-- Entries supplied follows --

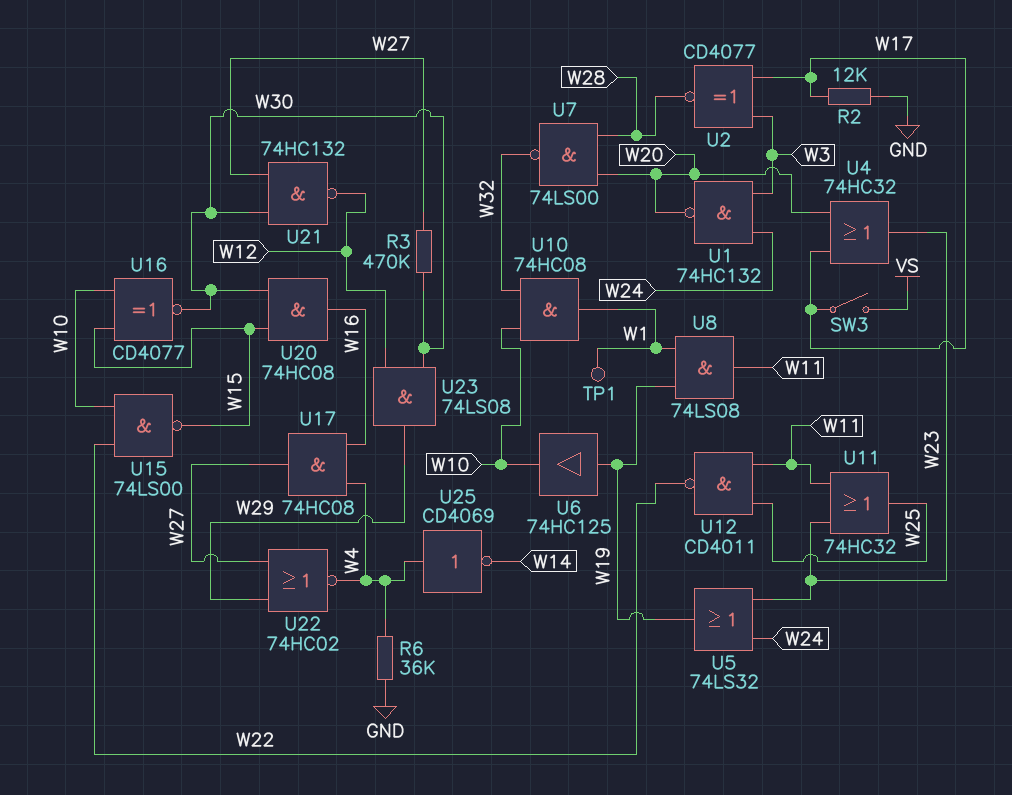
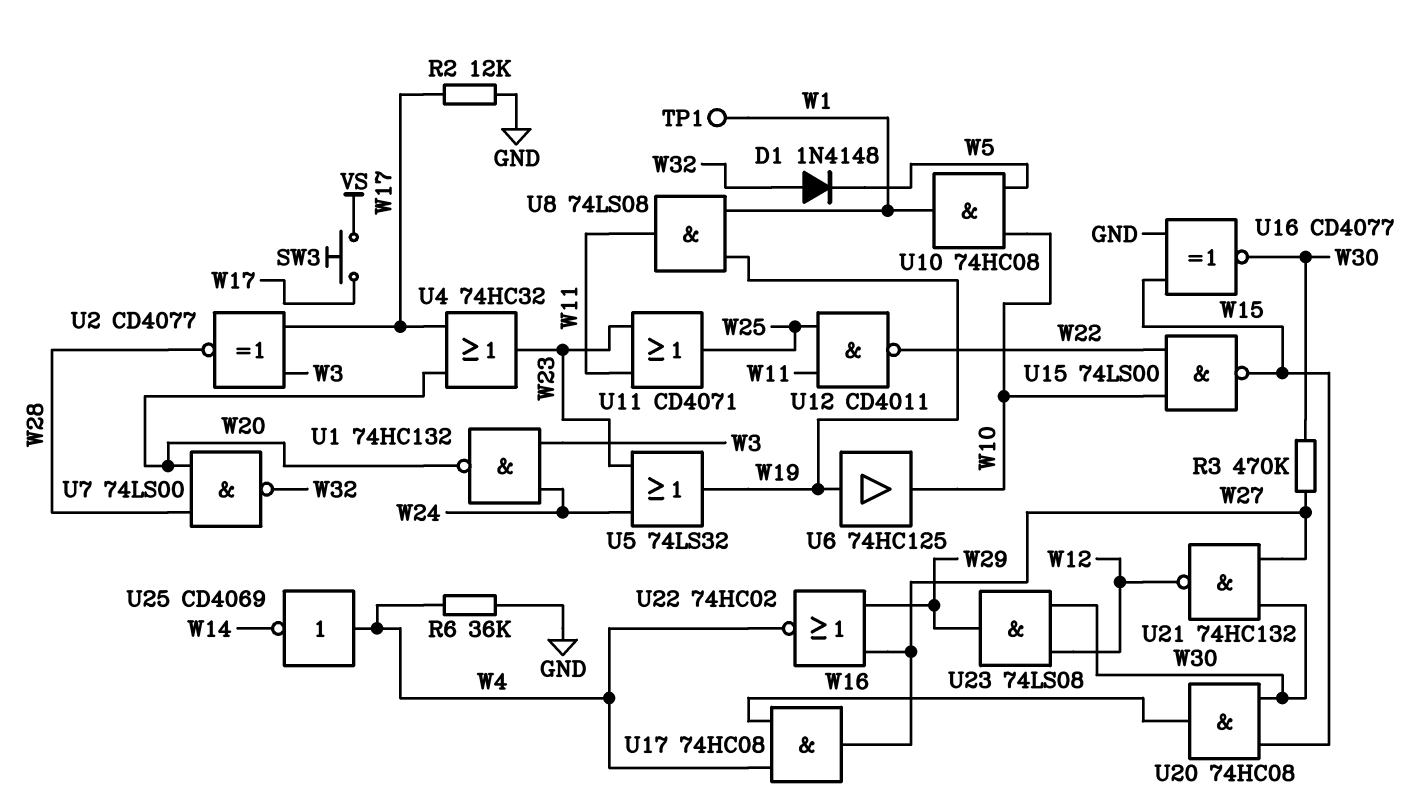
D1: none -> diode 1N4148 (A W32, K W5)
SW3: switch (VS, W17) -> button (VS, W17)
U10: AND 74HC08 (in W10, in W32, out W1) -> AND 74HC08 (in W5, in W10, out W1)
U11: OR 74HC32 (in W11, in W23, out W25) -> OR CD4071 (in W11, in W23, out W25)
U16: XNOR CD4077 (in W10, in W15, out W30) -> XNOR CD4077 (in GND, in W15, out W30)

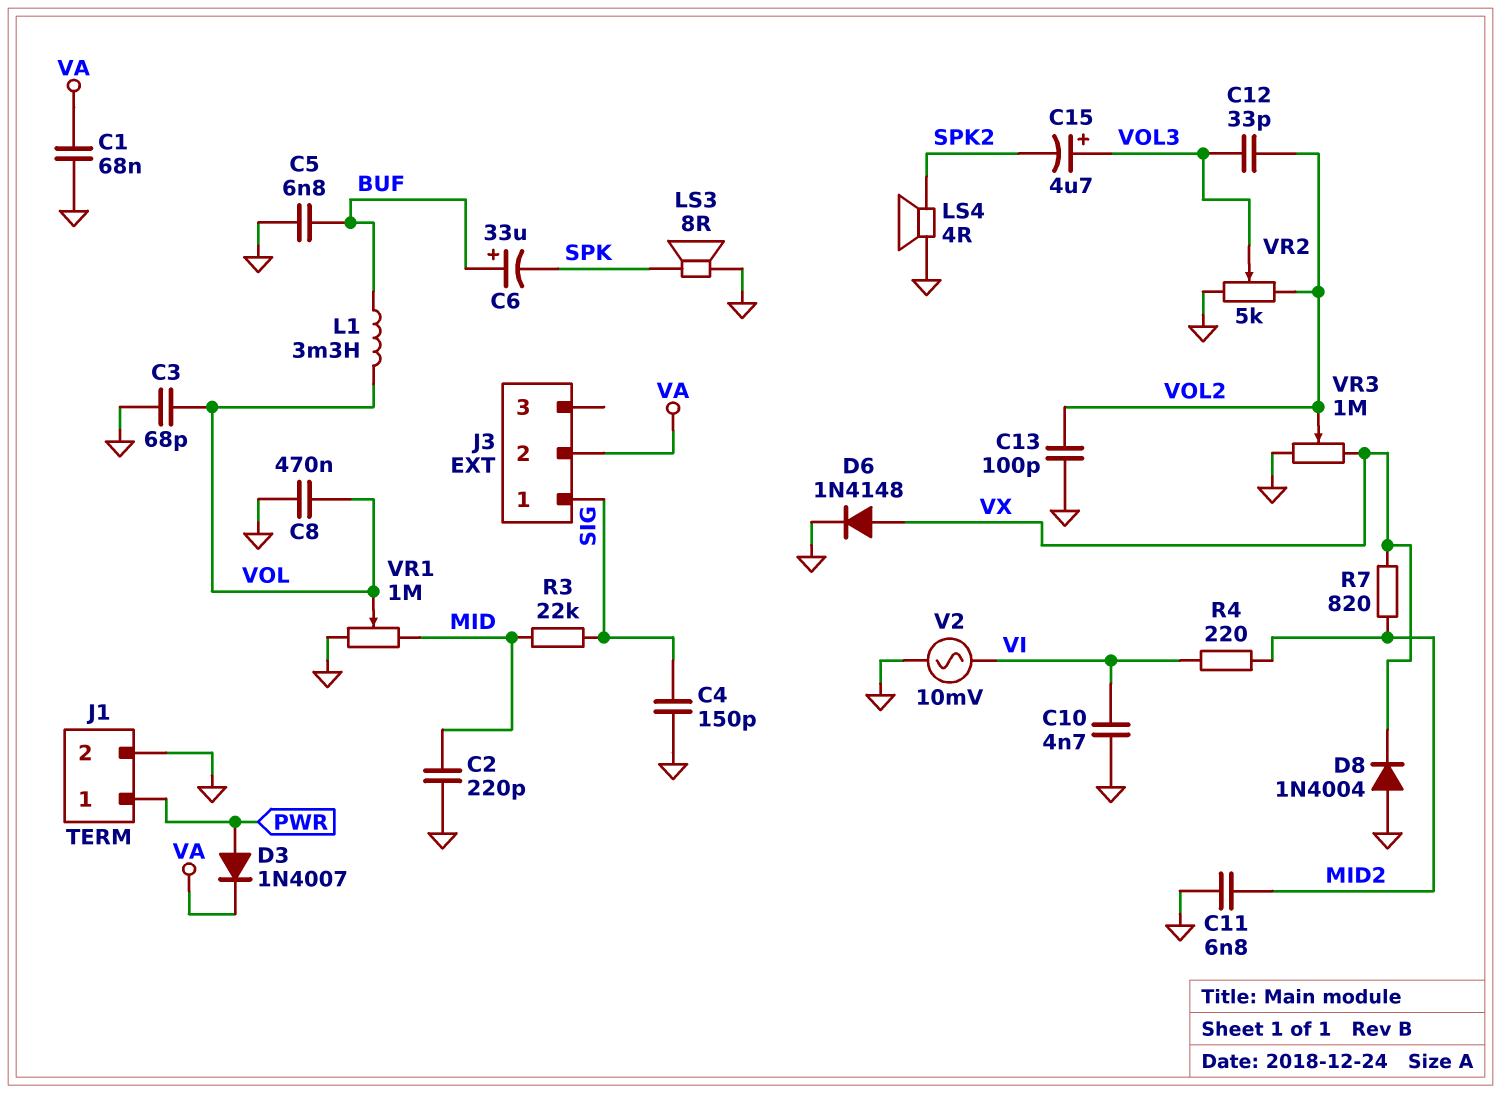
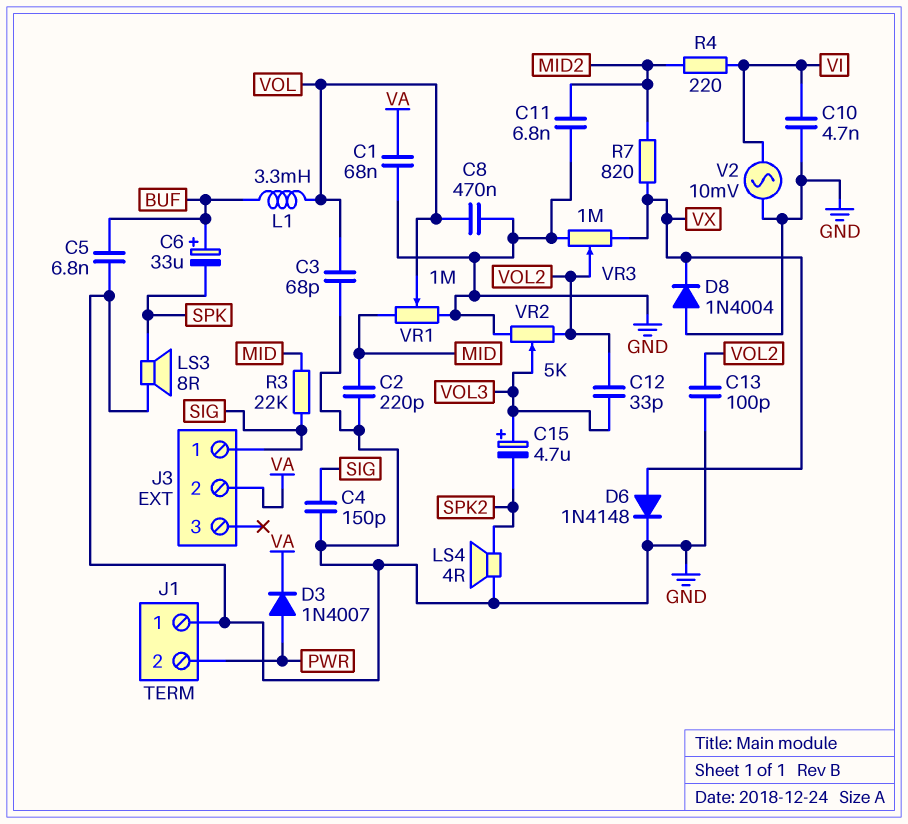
J1 pin 1: PWR -> GND
J1 pin 2: GND -> PWR

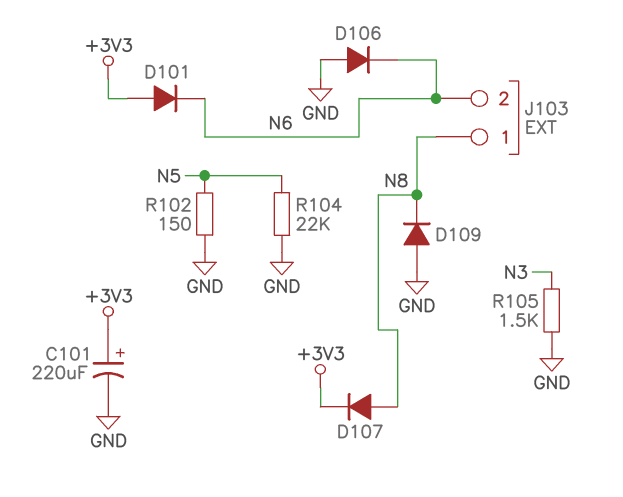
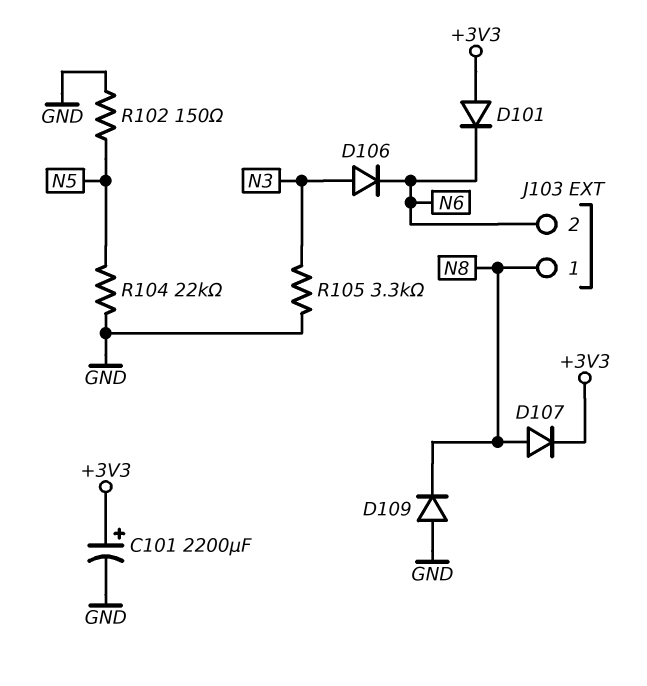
C101: 220uF (plus +3V3, minus GND) -> 2200uF (plus +3V3, minus GND)
D106: diode (A GND, K N6) -> diode (A N3, K N6)
R105: 1.5k (GND, N3) -> 3.3k (GND, N3)

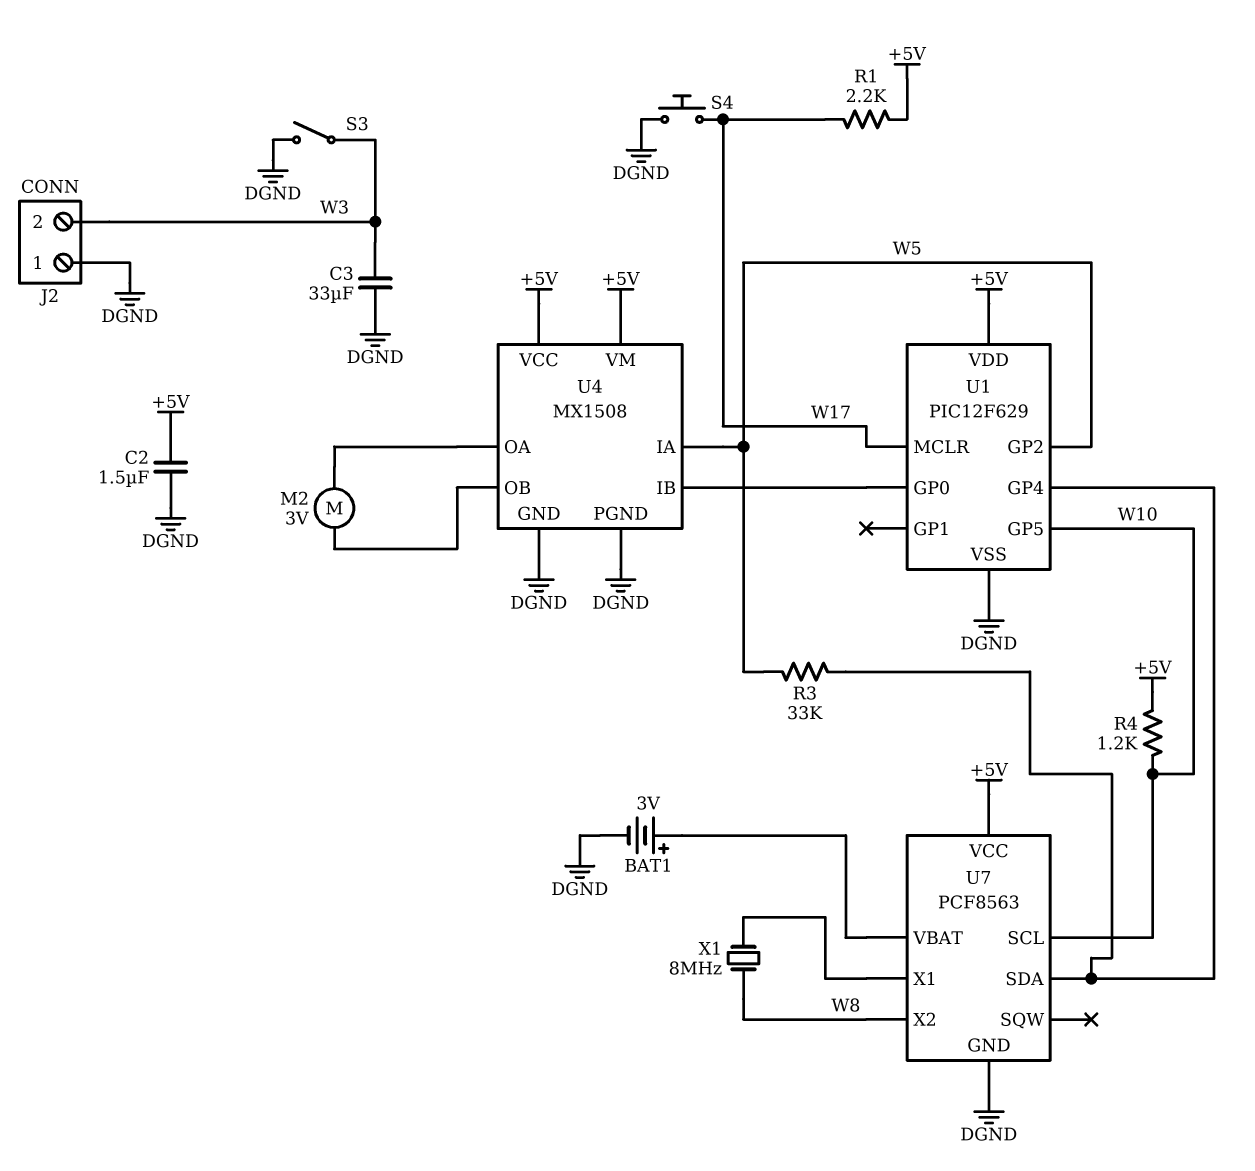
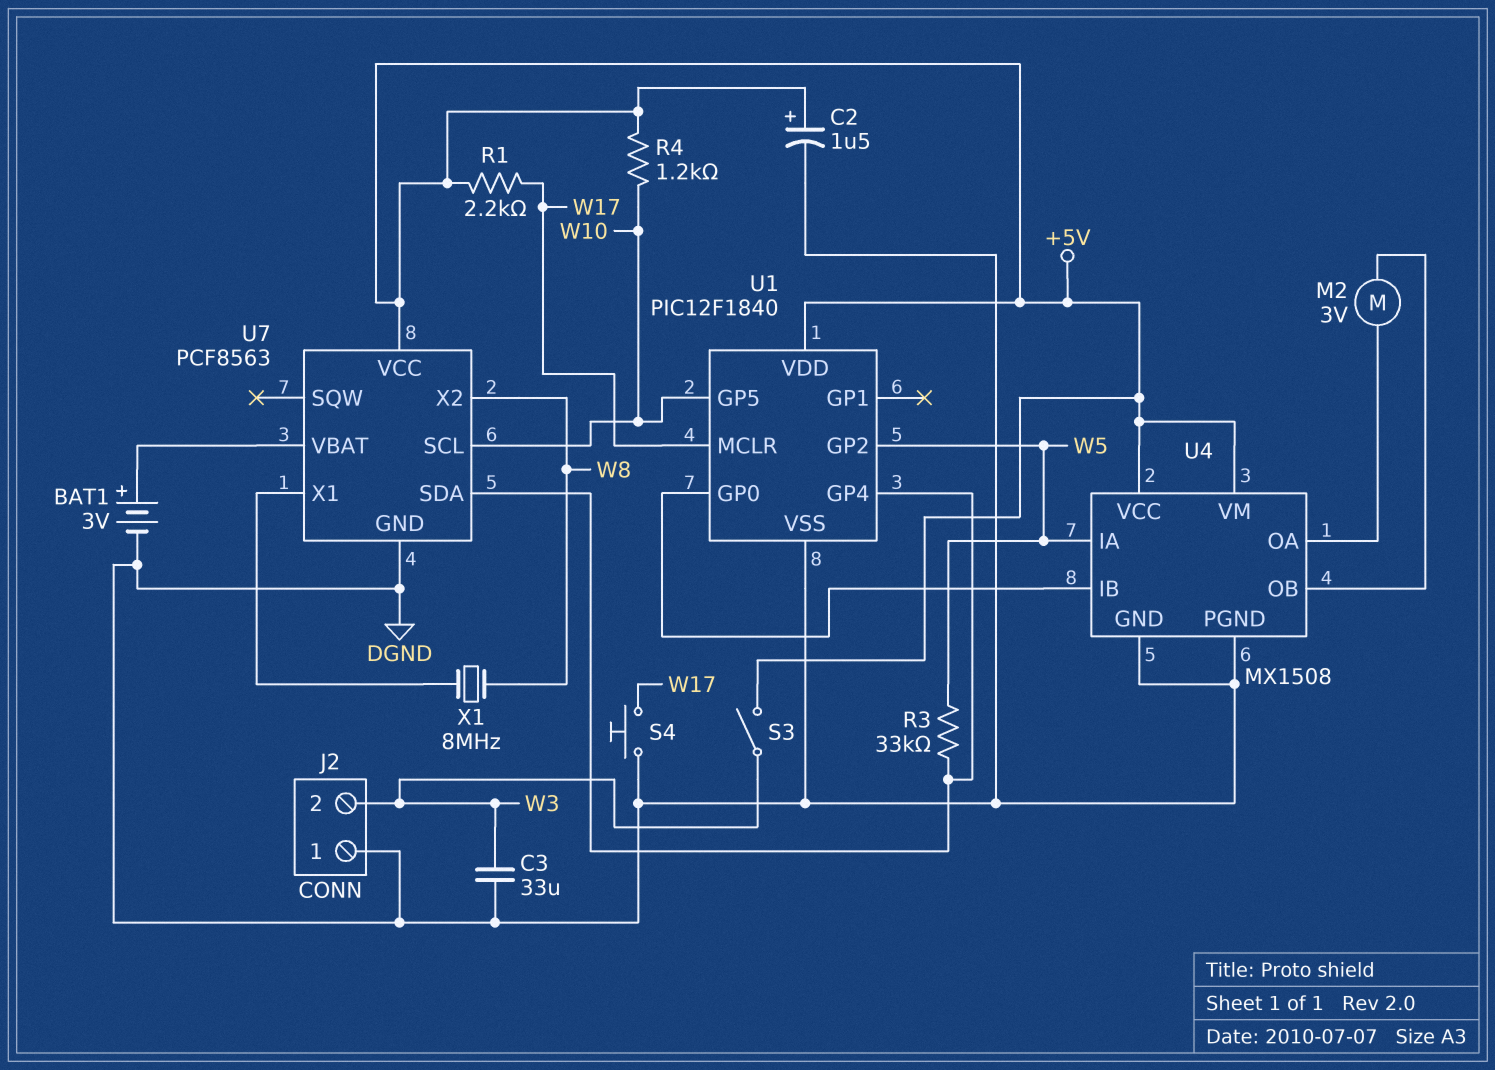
C2: 1.5uF (+5V, DGND) -> 1.5uF (plus +5V, minus DGND)
S3: switch (DGND, W3) -> switch (+5V, W3)
U1: PIC12F629 -> PIC12F1840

-- Entries supplied concluded --

• **Your task**: For this exercise, repeat word for word only the lines from the one containing "R105: 1.5k (GND, N3) -> 3.3k (GND, N3)" through the end of the data, including both. Pictures do not go in the copy.

• **Completed exercise**:
R105: 1.5k (GND, N3) -> 3.3k (GND, N3)

C2: 1.5uF (+5V, DGND) -> 1.5uF (plus +5V, minus DGND)
S3: switch (DGND, W3) -> switch (+5V, W3)
U1: PIC12F629 -> PIC12F1840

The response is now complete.